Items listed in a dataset
......

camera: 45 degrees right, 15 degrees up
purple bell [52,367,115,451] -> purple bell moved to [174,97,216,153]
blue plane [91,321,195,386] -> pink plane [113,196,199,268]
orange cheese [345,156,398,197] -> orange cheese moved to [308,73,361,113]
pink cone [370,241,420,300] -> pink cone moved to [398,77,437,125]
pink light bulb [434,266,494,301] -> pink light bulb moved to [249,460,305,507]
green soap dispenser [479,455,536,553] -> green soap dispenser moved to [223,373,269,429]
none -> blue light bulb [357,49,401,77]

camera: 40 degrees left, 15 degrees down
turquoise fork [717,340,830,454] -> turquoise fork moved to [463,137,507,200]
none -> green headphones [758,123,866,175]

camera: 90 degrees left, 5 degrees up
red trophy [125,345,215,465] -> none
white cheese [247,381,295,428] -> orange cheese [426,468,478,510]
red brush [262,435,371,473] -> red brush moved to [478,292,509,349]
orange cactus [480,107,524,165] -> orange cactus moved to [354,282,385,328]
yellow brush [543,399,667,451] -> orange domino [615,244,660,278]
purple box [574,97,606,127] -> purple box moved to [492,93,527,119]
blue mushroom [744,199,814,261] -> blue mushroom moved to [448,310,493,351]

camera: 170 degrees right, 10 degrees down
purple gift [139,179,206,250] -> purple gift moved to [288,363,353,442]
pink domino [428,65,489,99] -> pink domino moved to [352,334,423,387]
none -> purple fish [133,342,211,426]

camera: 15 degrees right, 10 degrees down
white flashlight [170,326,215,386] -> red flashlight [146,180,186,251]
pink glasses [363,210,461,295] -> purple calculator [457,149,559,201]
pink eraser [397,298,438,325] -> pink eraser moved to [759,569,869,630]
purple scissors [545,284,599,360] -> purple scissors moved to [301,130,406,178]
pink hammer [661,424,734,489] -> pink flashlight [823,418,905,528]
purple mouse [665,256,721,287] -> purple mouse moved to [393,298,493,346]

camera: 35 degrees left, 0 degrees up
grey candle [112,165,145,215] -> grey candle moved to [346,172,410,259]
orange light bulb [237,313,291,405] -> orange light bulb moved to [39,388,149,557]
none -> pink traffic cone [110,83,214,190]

......

Word for word, quote all of the data above.

camera: 45 degrees right, 15 degrees up
purple bell [52,367,115,451] -> purple bell moved to [174,97,216,153]
blue plane [91,321,195,386] -> pink plane [113,196,199,268]
orange cheese [345,156,398,197] -> orange cheese moved to [308,73,361,113]
pink cone [370,241,420,300] -> pink cone moved to [398,77,437,125]
pink light bulb [434,266,494,301] -> pink light bulb moved to [249,460,305,507]
green soap dispenser [479,455,536,553] -> green soap dispenser moved to [223,373,269,429]
none -> blue light bulb [357,49,401,77]

camera: 40 degrees left, 15 degrees down
turquoise fork [717,340,830,454] -> turquoise fork moved to [463,137,507,200]
none -> green headphones [758,123,866,175]

camera: 90 degrees left, 5 degrees up
red trophy [125,345,215,465] -> none
white cheese [247,381,295,428] -> orange cheese [426,468,478,510]
red brush [262,435,371,473] -> red brush moved to [478,292,509,349]
orange cactus [480,107,524,165] -> orange cactus moved to [354,282,385,328]
yellow brush [543,399,667,451] -> orange domino [615,244,660,278]
purple box [574,97,606,127] -> purple box moved to [492,93,527,119]
blue mushroom [744,199,814,261] -> blue mushroom moved to [448,310,493,351]

camera: 170 degrees right, 10 degrees down
purple gift [139,179,206,250] -> purple gift moved to [288,363,353,442]
pink domino [428,65,489,99] -> pink domino moved to [352,334,423,387]
none -> purple fish [133,342,211,426]

camera: 15 degrees right, 10 degrees down
white flashlight [170,326,215,386] -> red flashlight [146,180,186,251]
pink glasses [363,210,461,295] -> purple calculator [457,149,559,201]
pink eraser [397,298,438,325] -> pink eraser moved to [759,569,869,630]
purple scissors [545,284,599,360] -> purple scissors moved to [301,130,406,178]
pink hammer [661,424,734,489] -> pink flashlight [823,418,905,528]
purple mouse [665,256,721,287] -> purple mouse moved to [393,298,493,346]

camera: 35 degrees left, 0 degrees up
grey candle [112,165,145,215] -> grey candle moved to [346,172,410,259]
orange light bulb [237,313,291,405] -> orange light bulb moved to [39,388,149,557]
none -> pink traffic cone [110,83,214,190]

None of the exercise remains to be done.